-- WHAT IS BEING ASKED --
Nothing but the lines from the one containing "The blue cube" through the end of the data below should appear in the answer, each exact and free of pictures.

---+---

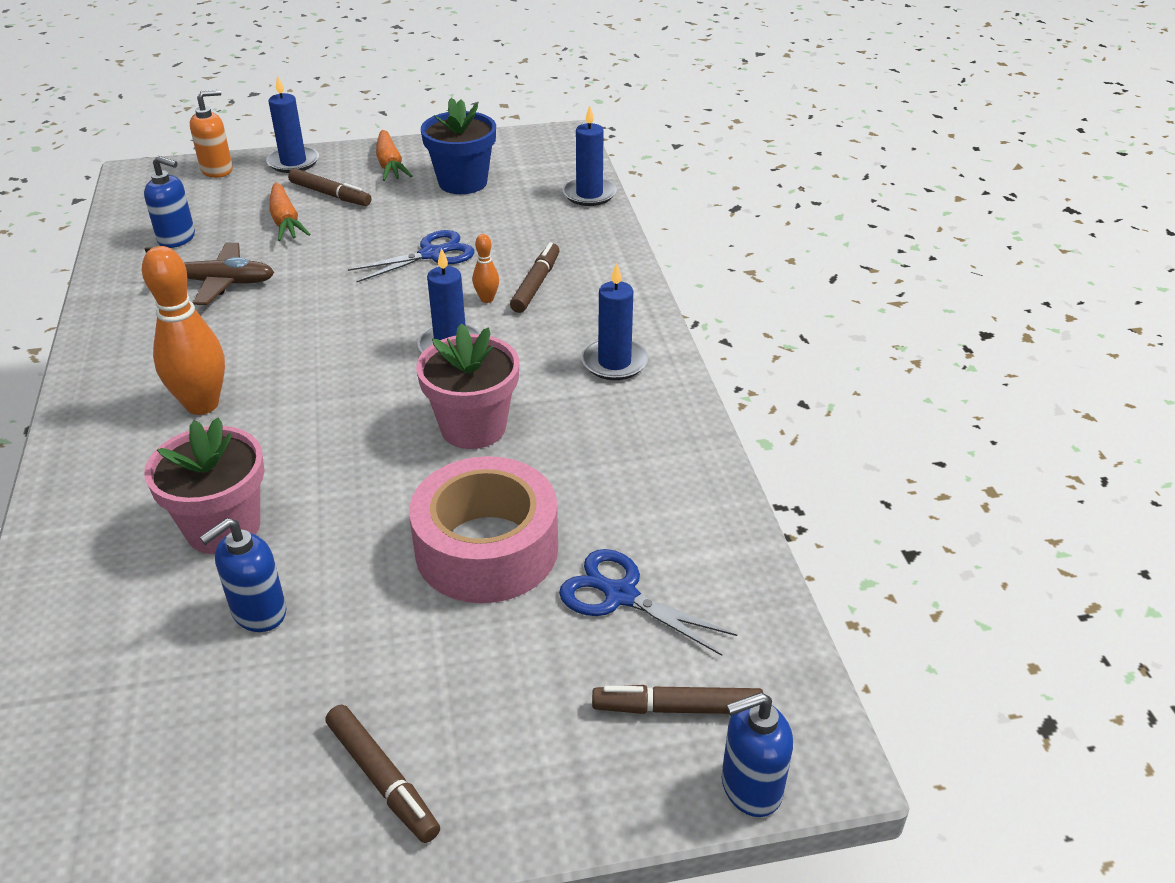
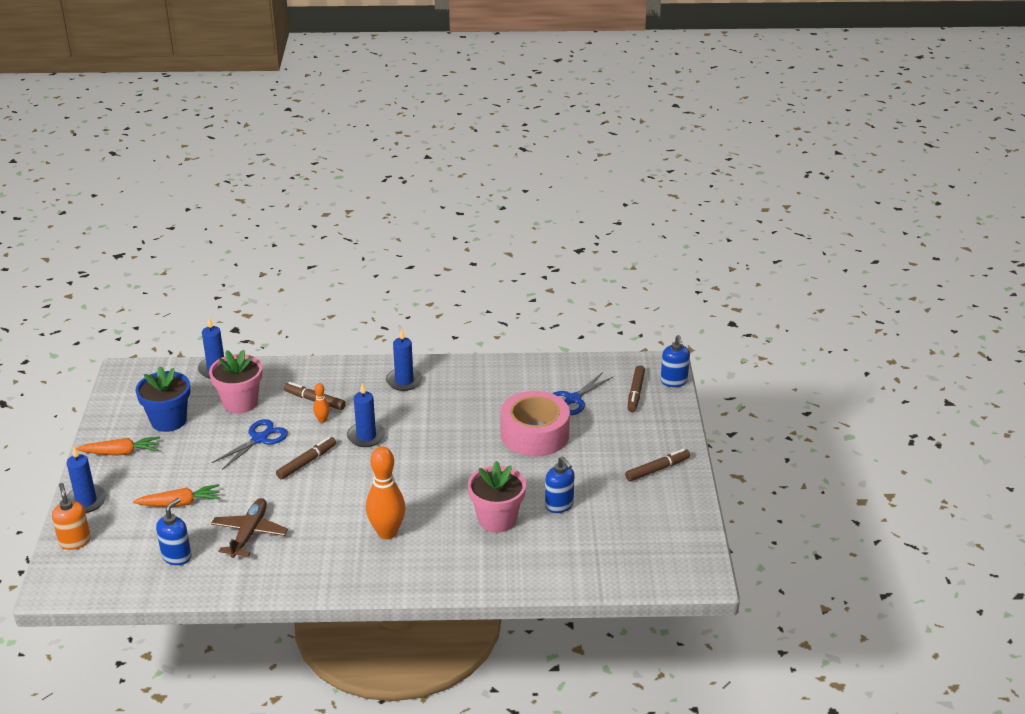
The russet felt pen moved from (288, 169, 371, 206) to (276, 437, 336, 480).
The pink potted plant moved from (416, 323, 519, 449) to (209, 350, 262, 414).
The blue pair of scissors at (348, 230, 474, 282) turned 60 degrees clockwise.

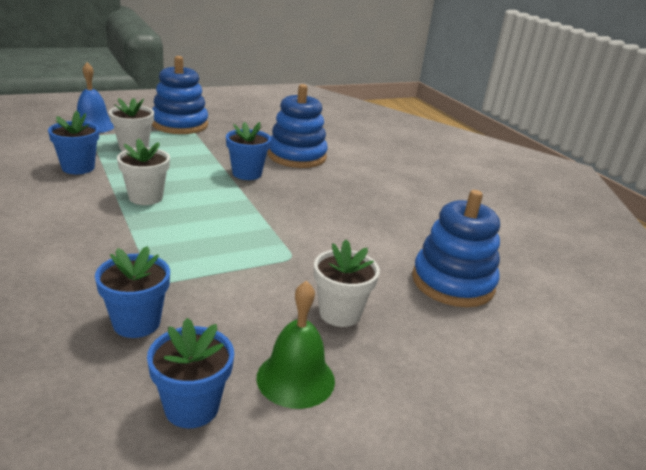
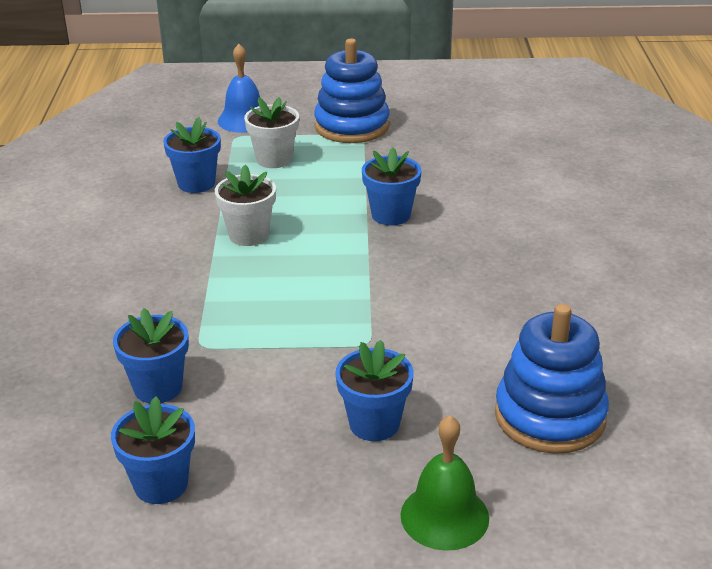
The blue stacking toy at (268, 84, 328, 168) disappeared.
The emerald bell moved from (256, 281, 335, 409) to (400, 415, 489, 551).
The pure white potted plant at (314, 240, 380, 327) became the blue potted plant at (335, 340, 414, 441).

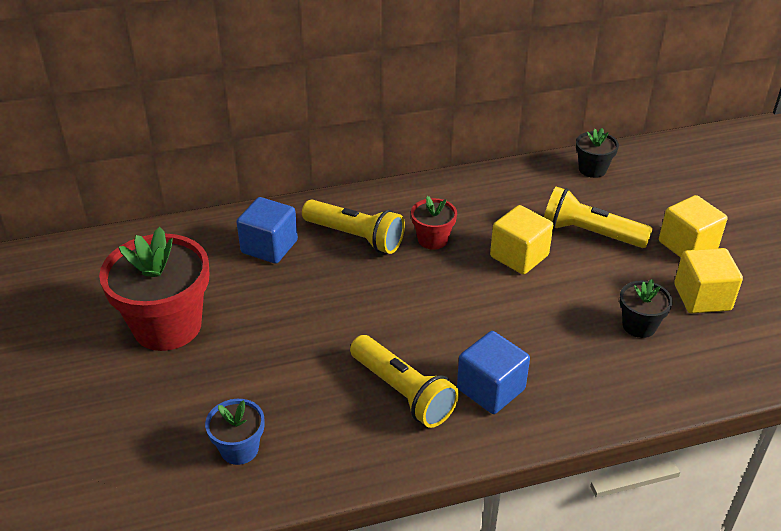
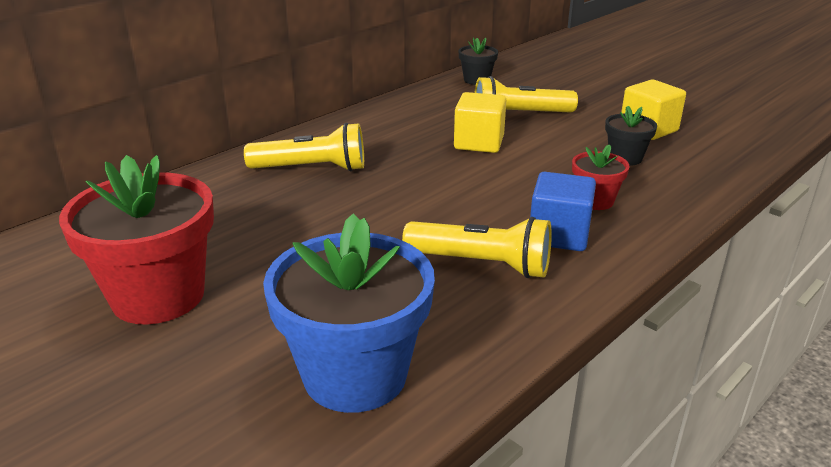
The blue cube at (237, 197, 298, 264) disappeared.
The golden cube at (659, 195, 727, 258) disappeared.
The scarlet potted plant moved from (411, 196, 457, 250) to (572, 145, 630, 210).
The blue potted plant at (205, 399, 265, 465) changed to 2.03 times the size.

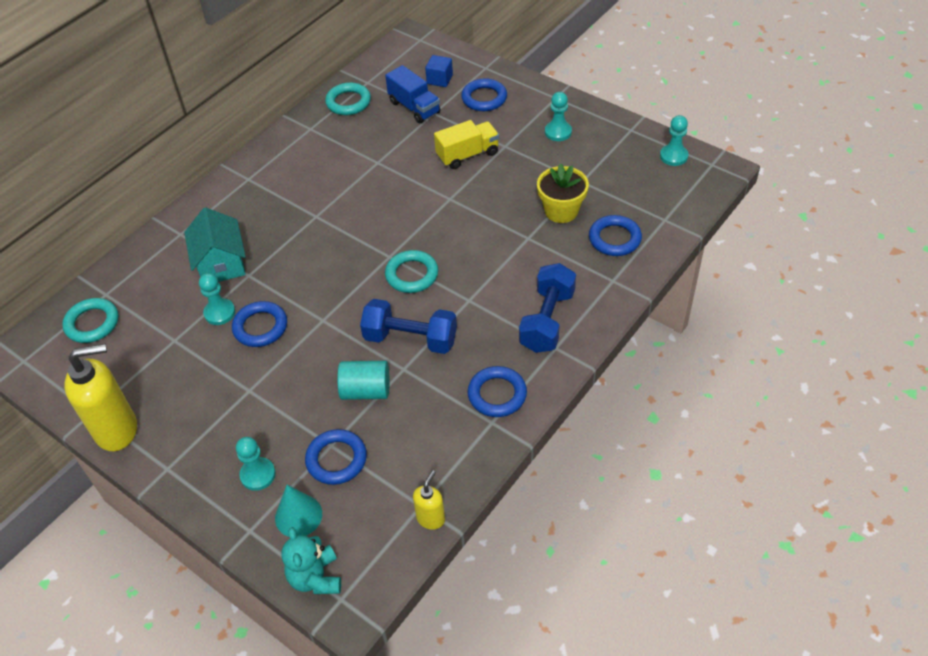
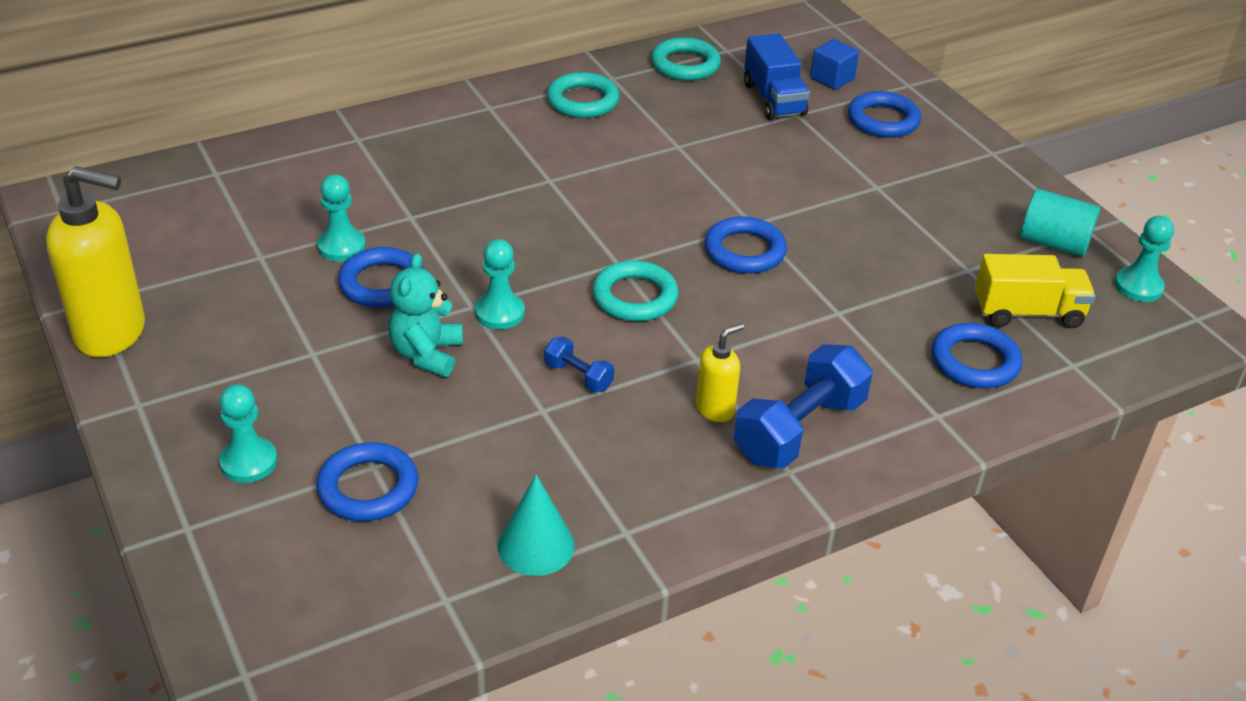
The aqua house at (184, 207, 246, 282) disappeared.
The golden potted plant at (537, 163, 589, 223) disappeared.
The aqua torus moved from (62, 298, 118, 343) to (547, 72, 619, 118).
The aqua cone moved from (275, 485, 322, 537) to (498, 475, 575, 576).
The aqua stuffed bear moved from (282, 527, 341, 594) to (388, 253, 463, 377).
The aqua cylinder moved from (337, 361, 390, 400) to (1020, 189, 1100, 257).
The golden soap dispenser moved from (413, 470, 445, 530) to (696, 323, 744, 422).
The golden lorry moved from (434, 120, 499, 169) to (975, 254, 1096, 328).
The blue torus moved from (468, 366, 527, 417) to (704, 216, 787, 274).
The aqua chess pawn moved from (545, 92, 572, 141) to (475, 239, 525, 329).
The blue dumbbell at (360, 299, 457, 354) changed to 0.48 times the size.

---+---

-- RESPONSE TO THE EXERCISE --
The blue cube at (237, 197, 298, 264) disappeared.
The golden cube at (659, 195, 727, 258) disappeared.
The scarlet potted plant moved from (411, 196, 457, 250) to (572, 145, 630, 210).
The blue potted plant at (205, 399, 265, 465) changed to 2.03 times the size.

The aqua house at (184, 207, 246, 282) disappeared.
The golden potted plant at (537, 163, 589, 223) disappeared.
The aqua torus moved from (62, 298, 118, 343) to (547, 72, 619, 118).
The aqua cone moved from (275, 485, 322, 537) to (498, 475, 575, 576).
The aqua stuffed bear moved from (282, 527, 341, 594) to (388, 253, 463, 377).
The aqua cylinder moved from (337, 361, 390, 400) to (1020, 189, 1100, 257).
The golden soap dispenser moved from (413, 470, 445, 530) to (696, 323, 744, 422).
The golden lorry moved from (434, 120, 499, 169) to (975, 254, 1096, 328).
The blue torus moved from (468, 366, 527, 417) to (704, 216, 787, 274).
The aqua chess pawn moved from (545, 92, 572, 141) to (475, 239, 525, 329).
The blue dumbbell at (360, 299, 457, 354) changed to 0.48 times the size.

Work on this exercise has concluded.